Activity – For the records below, copy exactly the span that begins at the line containing "(522, 365) = (412, 324): orange" and stops after the line containing "(213, 290) = (509, 158): none -> blue jar", minus any pictures.

Supplied material –

BEGIN

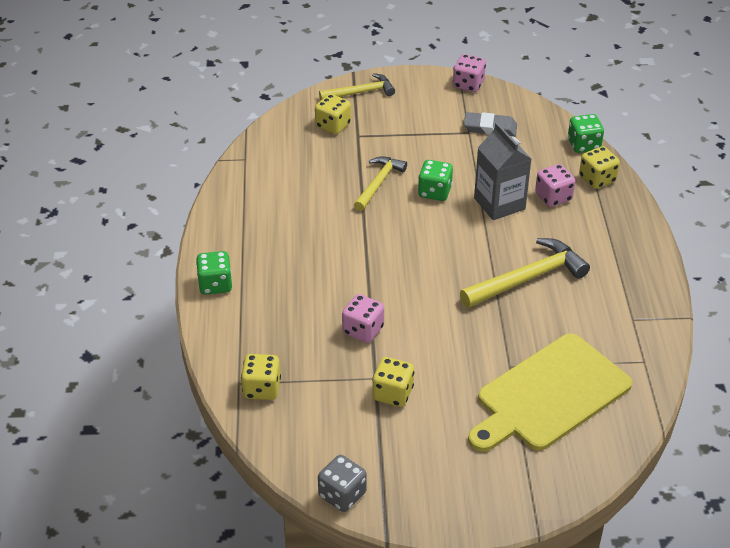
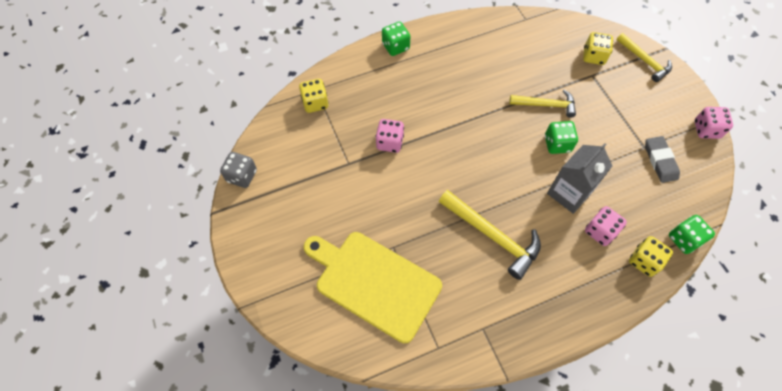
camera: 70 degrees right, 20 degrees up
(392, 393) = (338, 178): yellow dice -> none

END
BEGIN

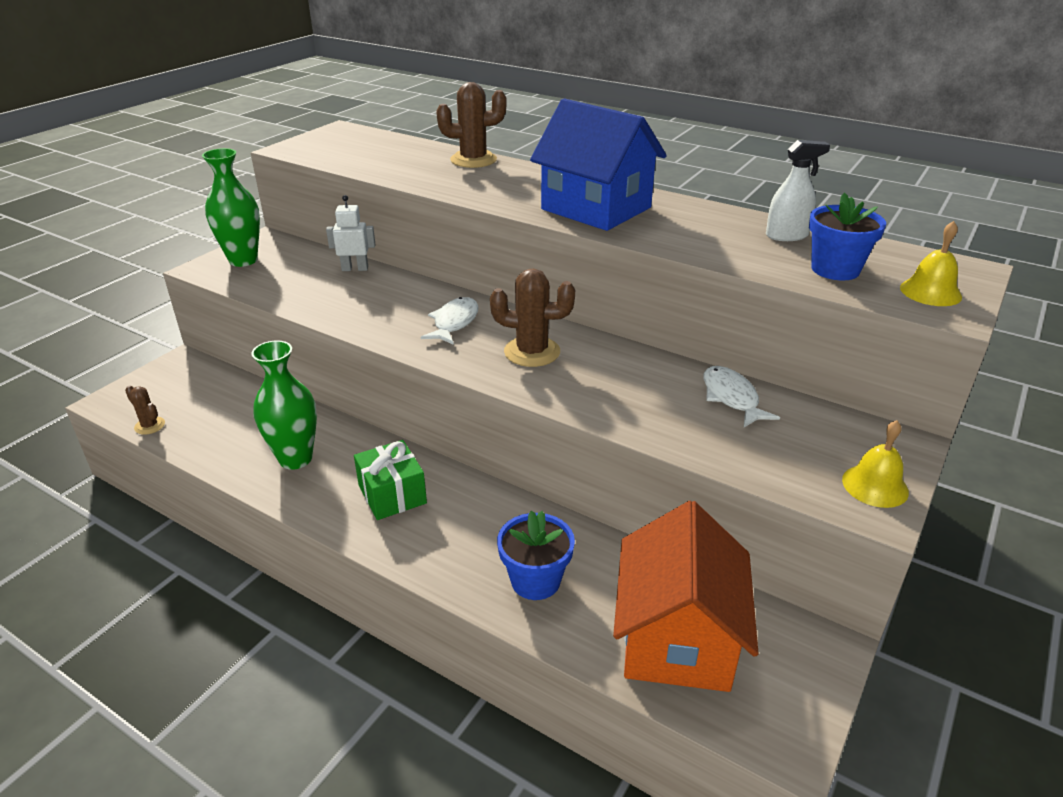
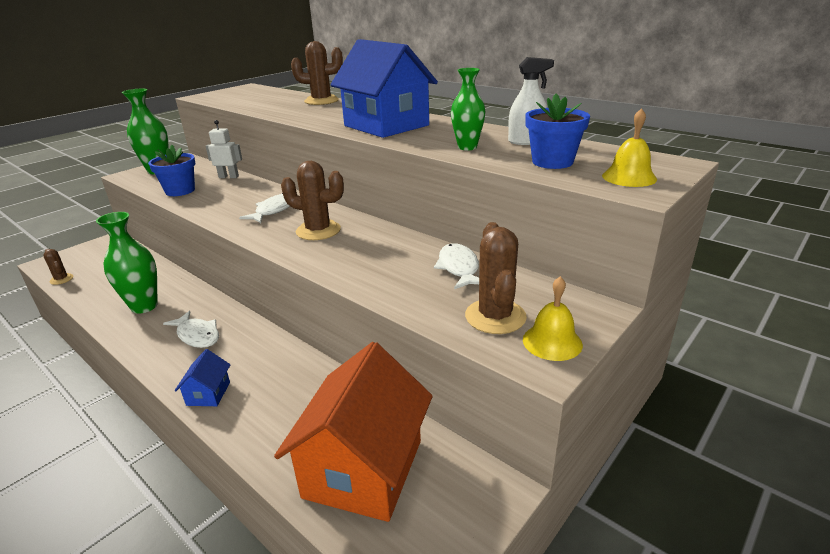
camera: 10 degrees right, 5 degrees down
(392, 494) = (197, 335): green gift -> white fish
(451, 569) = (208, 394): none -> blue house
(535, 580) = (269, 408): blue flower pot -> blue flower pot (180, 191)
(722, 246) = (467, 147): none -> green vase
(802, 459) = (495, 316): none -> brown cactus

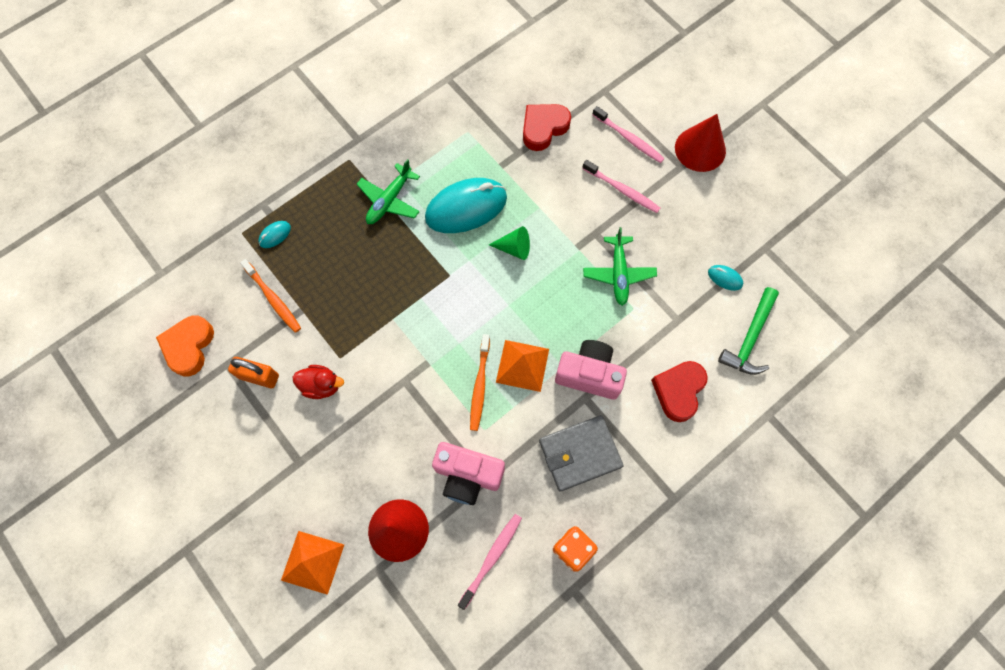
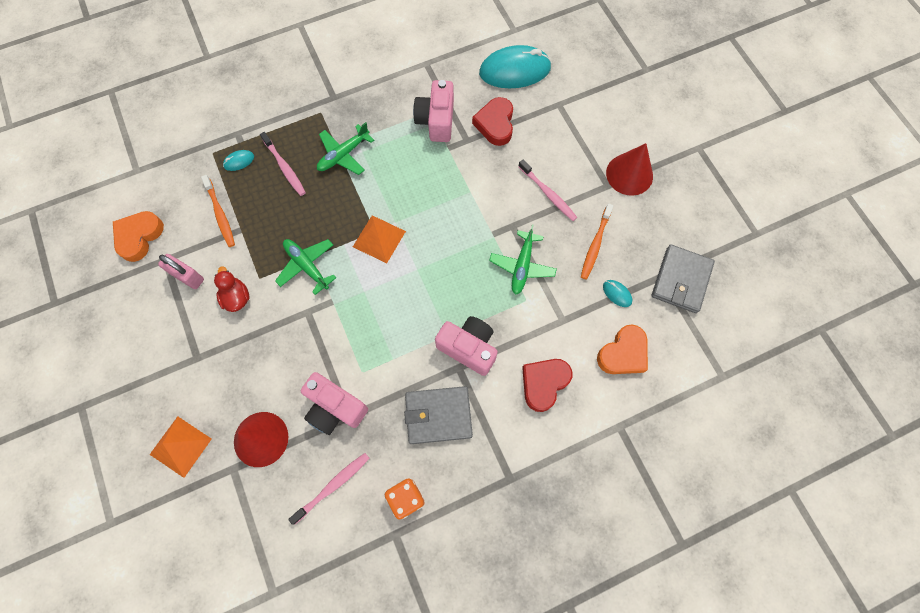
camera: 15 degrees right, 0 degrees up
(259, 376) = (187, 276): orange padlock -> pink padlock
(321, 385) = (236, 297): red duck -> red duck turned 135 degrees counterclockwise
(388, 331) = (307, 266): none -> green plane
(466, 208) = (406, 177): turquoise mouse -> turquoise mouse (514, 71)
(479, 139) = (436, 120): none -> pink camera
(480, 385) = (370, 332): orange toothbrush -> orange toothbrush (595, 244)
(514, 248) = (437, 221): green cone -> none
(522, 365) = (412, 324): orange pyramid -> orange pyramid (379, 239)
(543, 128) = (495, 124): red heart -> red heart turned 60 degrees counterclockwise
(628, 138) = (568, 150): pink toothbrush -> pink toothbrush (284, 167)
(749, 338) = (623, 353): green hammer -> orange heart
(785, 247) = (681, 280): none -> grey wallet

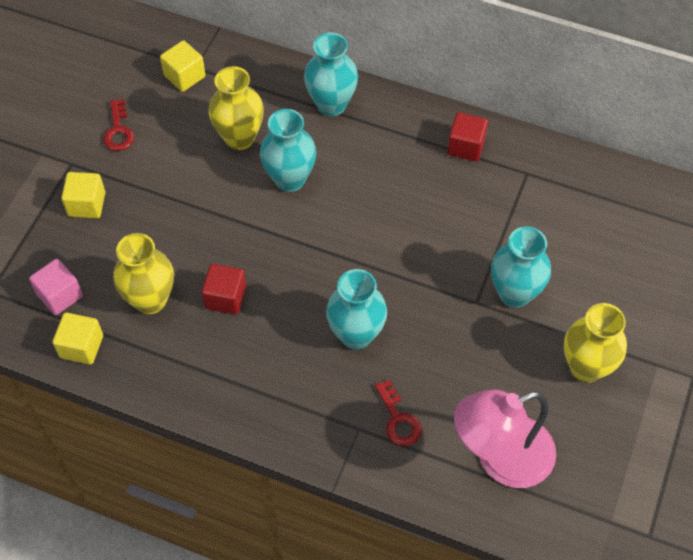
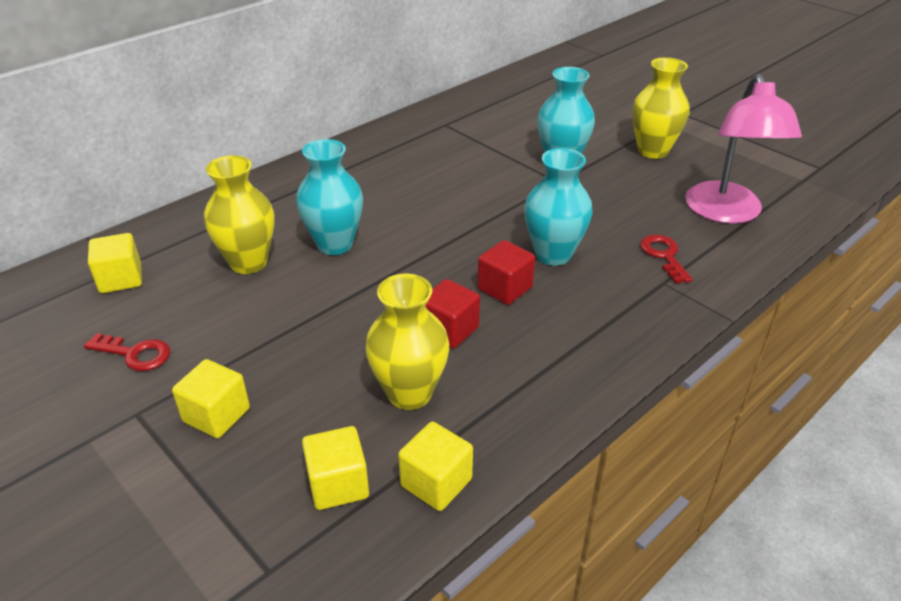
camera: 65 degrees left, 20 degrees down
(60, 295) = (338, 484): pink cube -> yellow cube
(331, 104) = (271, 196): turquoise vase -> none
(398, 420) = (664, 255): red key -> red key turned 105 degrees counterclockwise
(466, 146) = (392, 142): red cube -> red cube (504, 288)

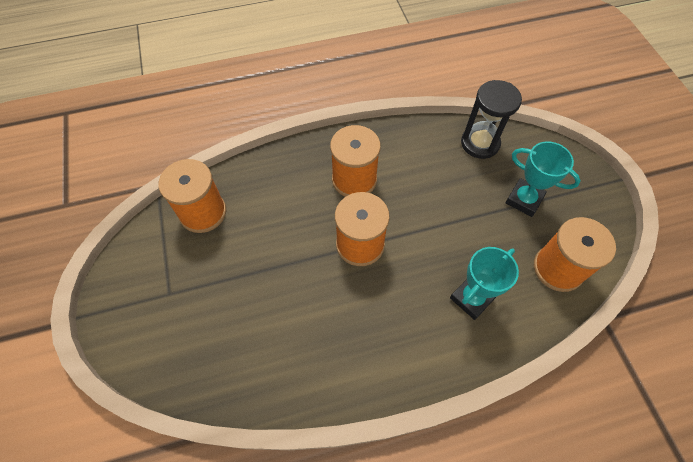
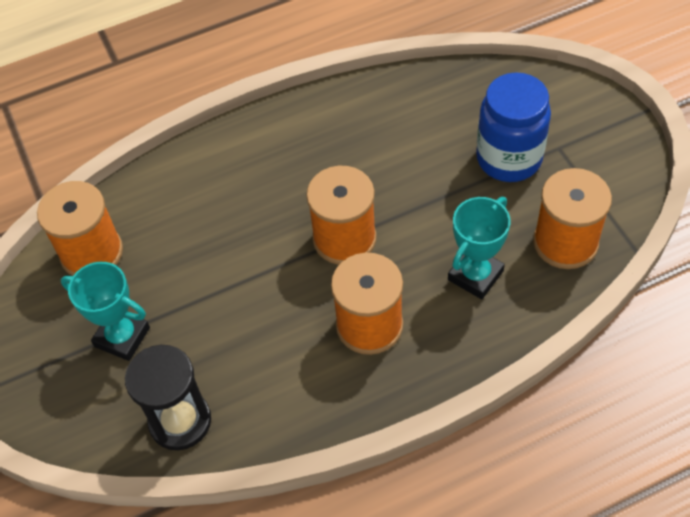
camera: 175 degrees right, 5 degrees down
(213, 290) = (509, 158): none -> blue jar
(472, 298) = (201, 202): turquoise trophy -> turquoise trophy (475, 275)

END

Reply to the exercise –
(522, 365) = (412, 324): orange pyramid -> orange pyramid (379, 239)
(543, 128) = (495, 124): red heart -> red heart turned 60 degrees counterclockwise
(628, 138) = (568, 150): pink toothbrush -> pink toothbrush (284, 167)
(749, 338) = (623, 353): green hammer -> orange heart
(785, 247) = (681, 280): none -> grey wallet

camera: 65 degrees left, 20 degrees down
(60, 295) = (338, 484): pink cube -> yellow cube
(331, 104) = (271, 196): turquoise vase -> none
(398, 420) = (664, 255): red key -> red key turned 105 degrees counterclockwise
(466, 146) = (392, 142): red cube -> red cube (504, 288)

camera: 175 degrees right, 5 degrees down
(213, 290) = (509, 158): none -> blue jar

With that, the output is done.